> [What the exercise asks] Only lines, not pictures: please repeat exactly the lines from the one with "D6: diode (A" through the end of the listing.

> [Material for the task]
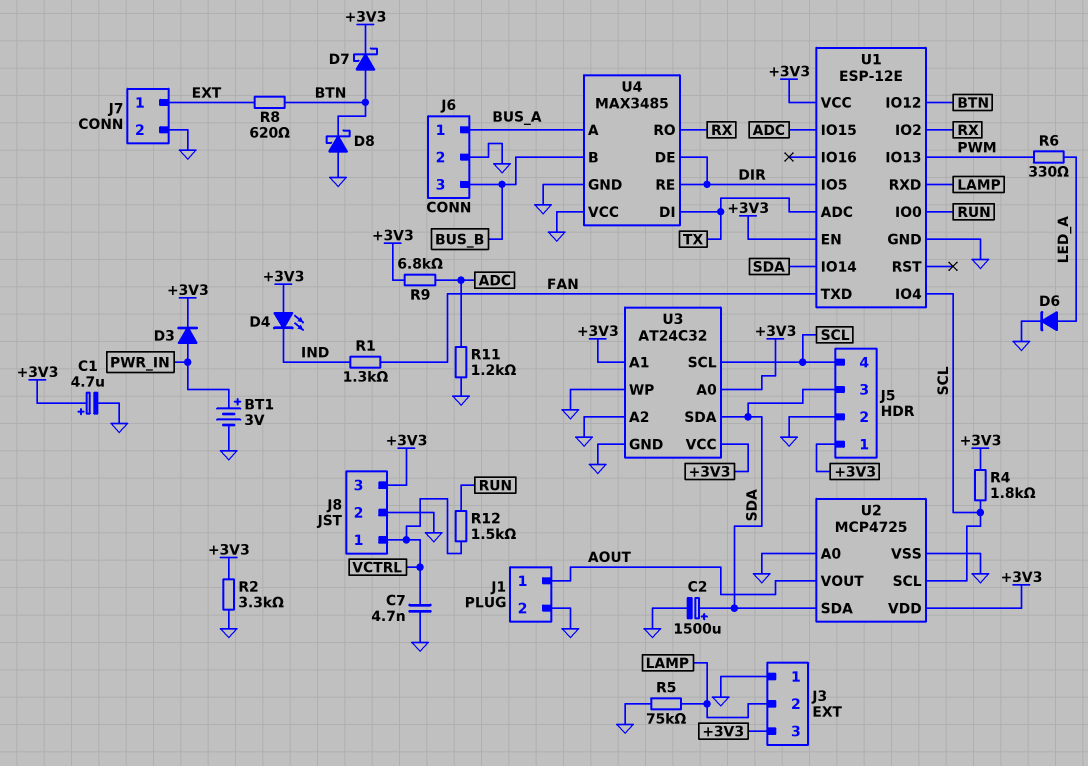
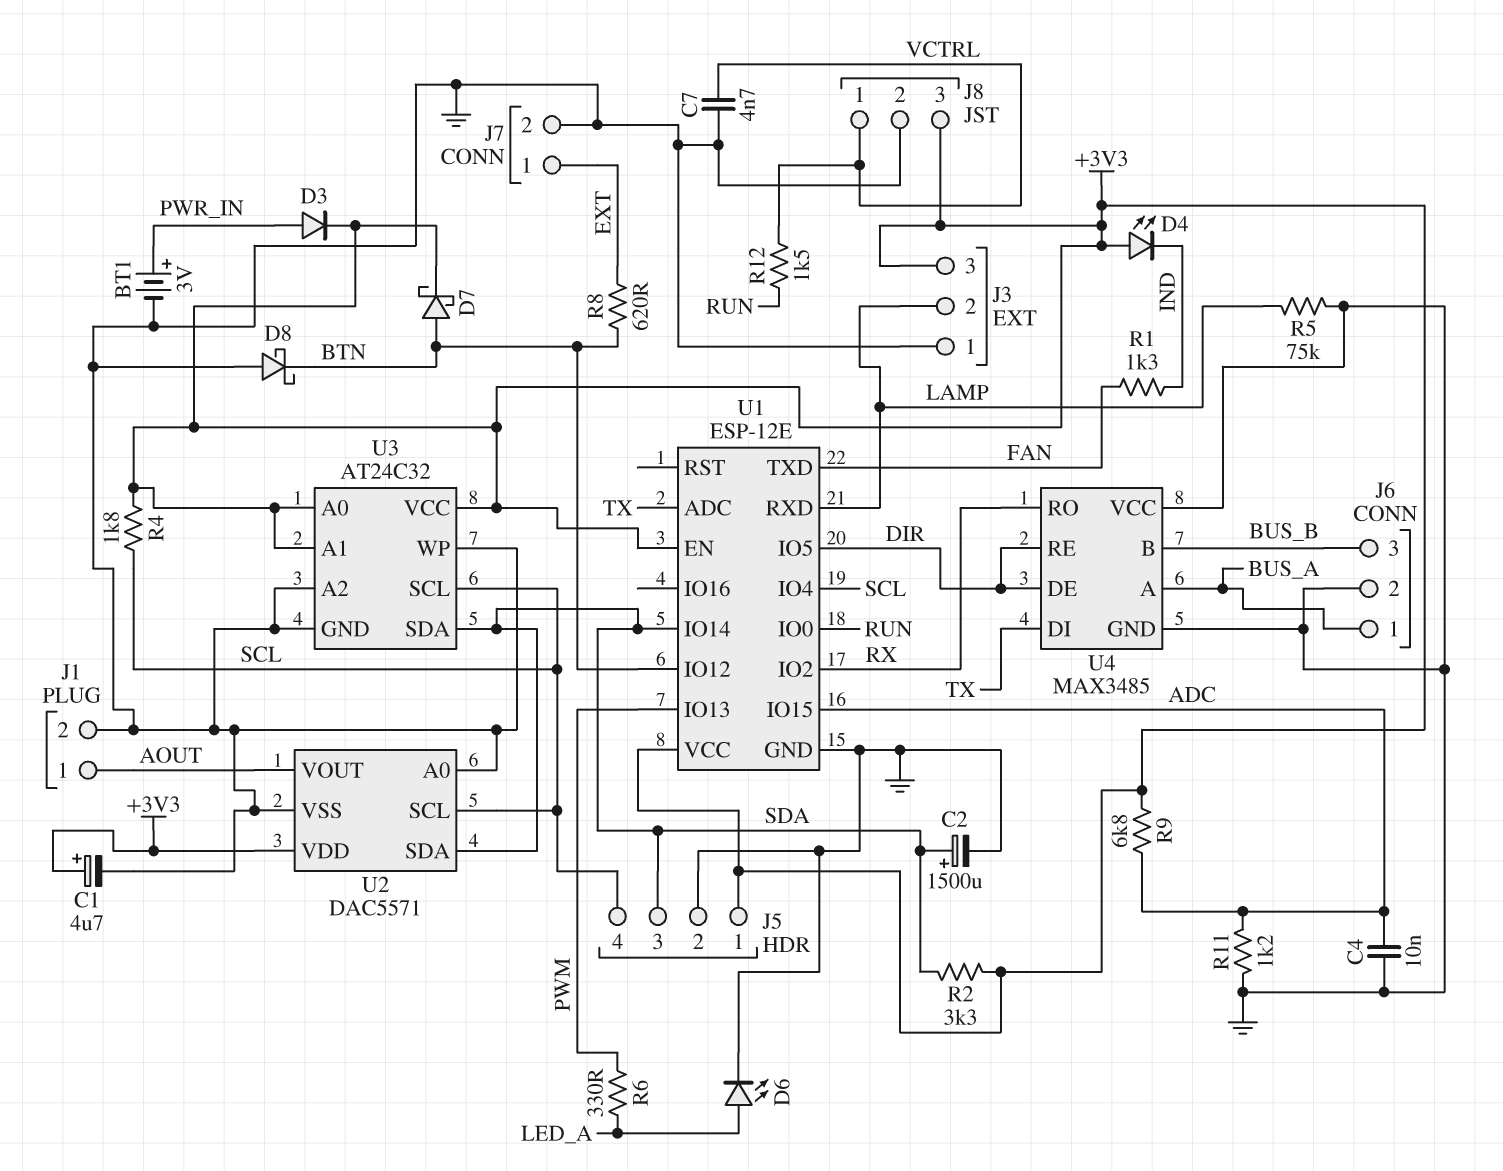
C4: none -> 10nF (ADC, GND)
D6: diode (A LED_A, K GND) -> LED (A LED_A, K GND)
R2: 3.3k (+3V3, GND) -> 3.3k (+3V3, SDA)
U2: MCP4725 -> DAC5571

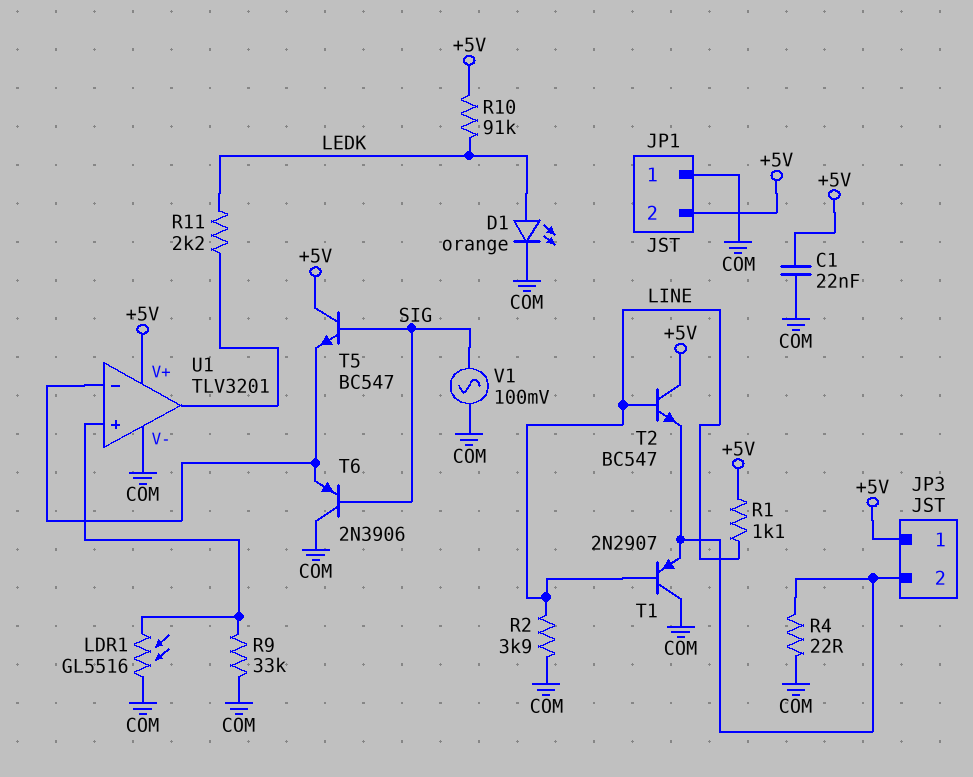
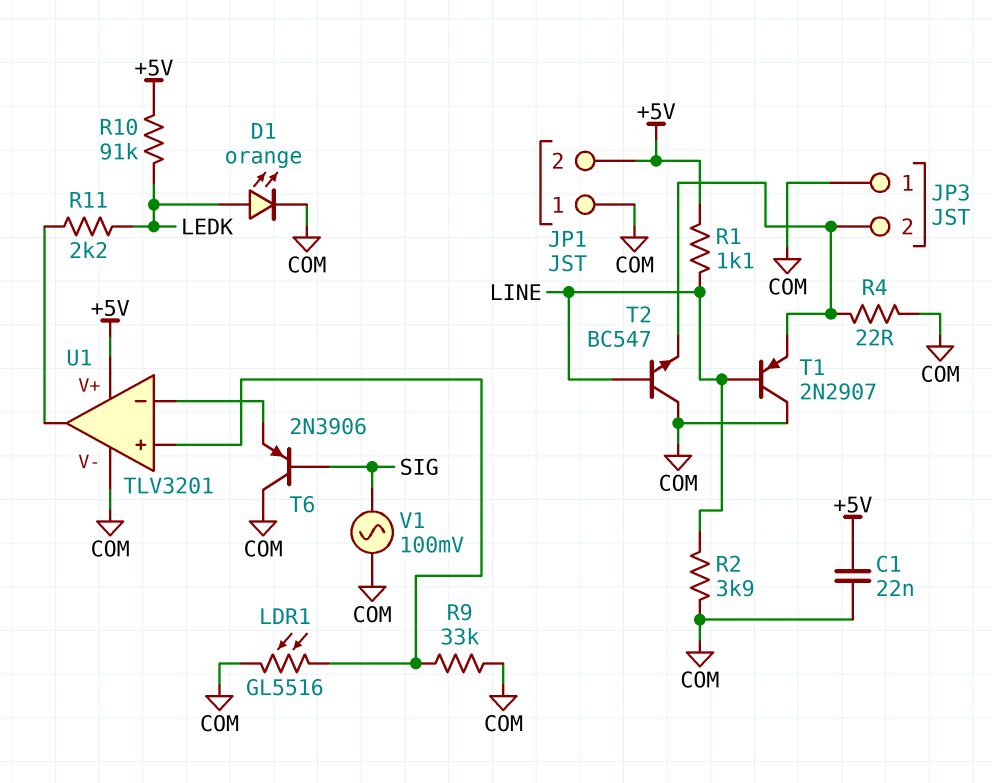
JP3 pin 1: +5V -> COM
T2: NPN BC547 (B LINE, C +5V, E JP3/2) -> NPN BC547 (B LINE, C COM, E JP3/2)
T5: NPN BC547 (B SIG, C +5V, E U1/in-) -> none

> [Solution]
D6: diode (A LED_A, K GND) -> LED (A LED_A, K GND)
R2: 3.3k (+3V3, GND) -> 3.3k (+3V3, SDA)
U2: MCP4725 -> DAC5571

JP3 pin 1: +5V -> COM
T2: NPN BC547 (B LINE, C +5V, E JP3/2) -> NPN BC547 (B LINE, C COM, E JP3/2)
T5: NPN BC547 (B SIG, C +5V, E U1/in-) -> none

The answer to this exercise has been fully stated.